[Scene difference descriptions]
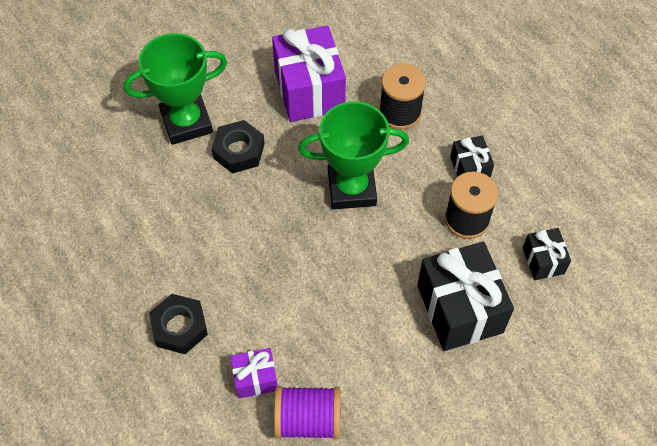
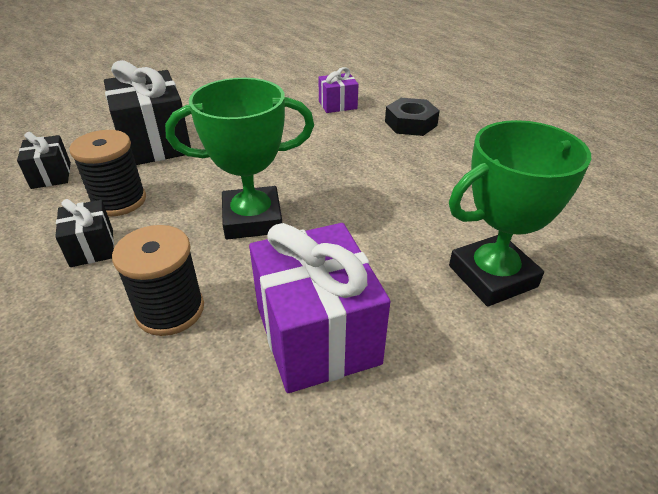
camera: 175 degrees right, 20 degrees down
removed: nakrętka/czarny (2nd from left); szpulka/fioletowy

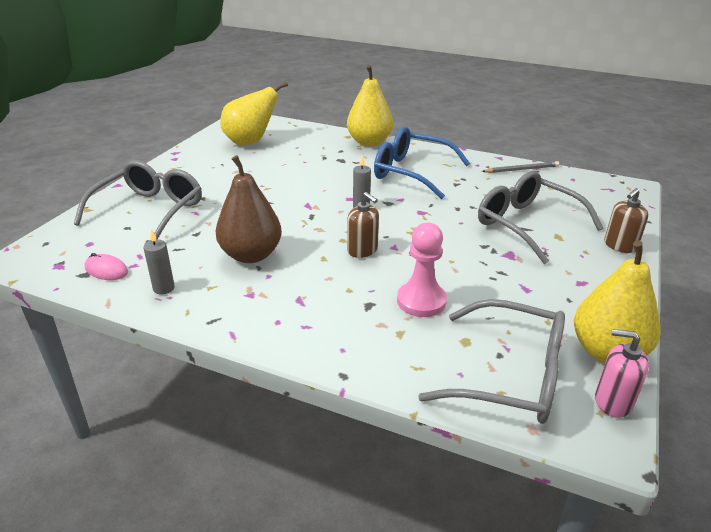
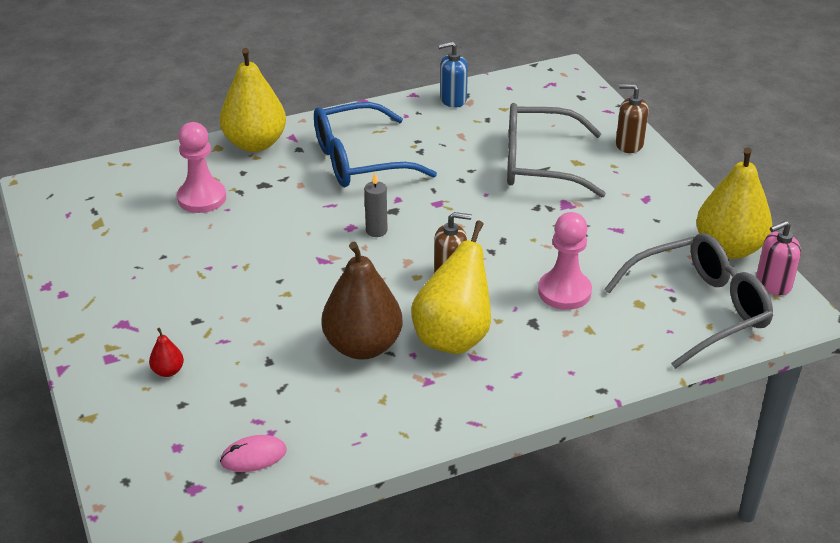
camera: 45 degrees left, 5 degrees up
removed: świeca/szary (1st from left)
added: pionek/różowy (1st from left)
moved: gruszka/żółty (1st from left in the first image) to gruszka/żółty (2nd from left)
replaced: okulary/szary (1st from left) to gruszka/czerwony; ołówek/szary to dozownik mydła/niebieski
turned: dozownik mydła/brązowy (2nd from left) 105 degrees clockwise

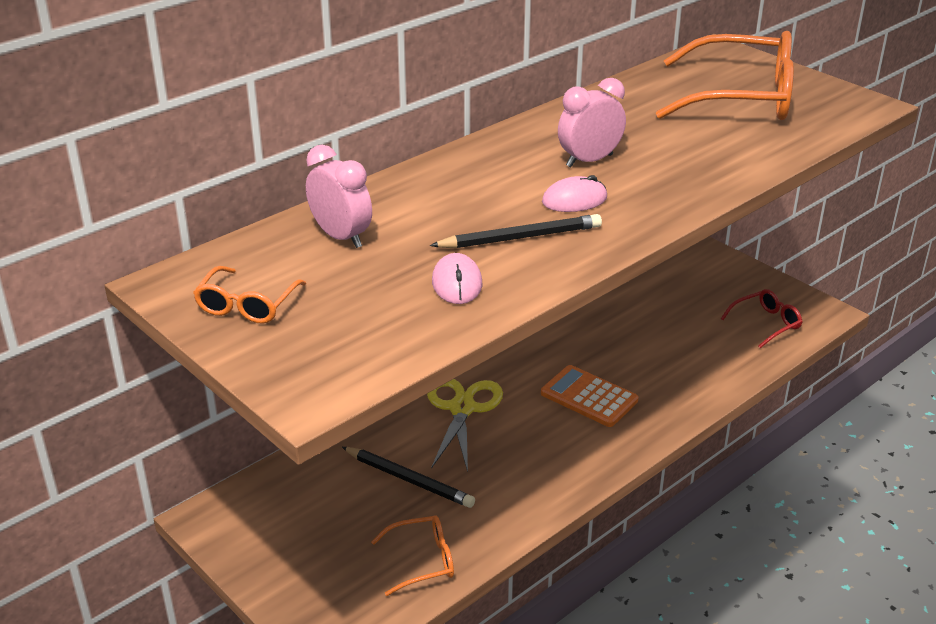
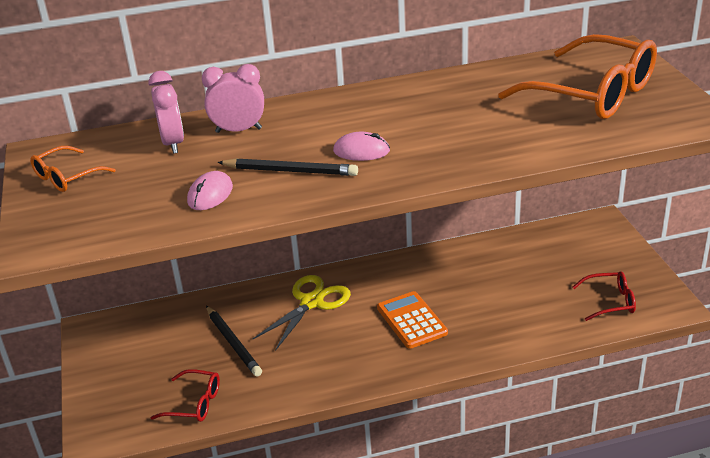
camera: 30 degrees right, 0 degrees up
moved: budzik/różowy (2nd from left)
recoloured: okulary/pomarańczowy (2nd from left) to okulary/czerwony (1st from left)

__What is required__:
Please output exactly the lines of the data above, from its first line through the line with "moved: gruszka/żółty (1st", and nothing else; drop the pictures.

__Answer to this exercise__:
camera: 175 degrees right, 20 degrees down
removed: nakrętka/czarny (2nd from left); szpulka/fioletowy

camera: 45 degrees left, 5 degrees up
removed: świeca/szary (1st from left)
added: pionek/różowy (1st from left)
moved: gruszka/żółty (1st from left in the first image) to gruszka/żółty (2nd from left)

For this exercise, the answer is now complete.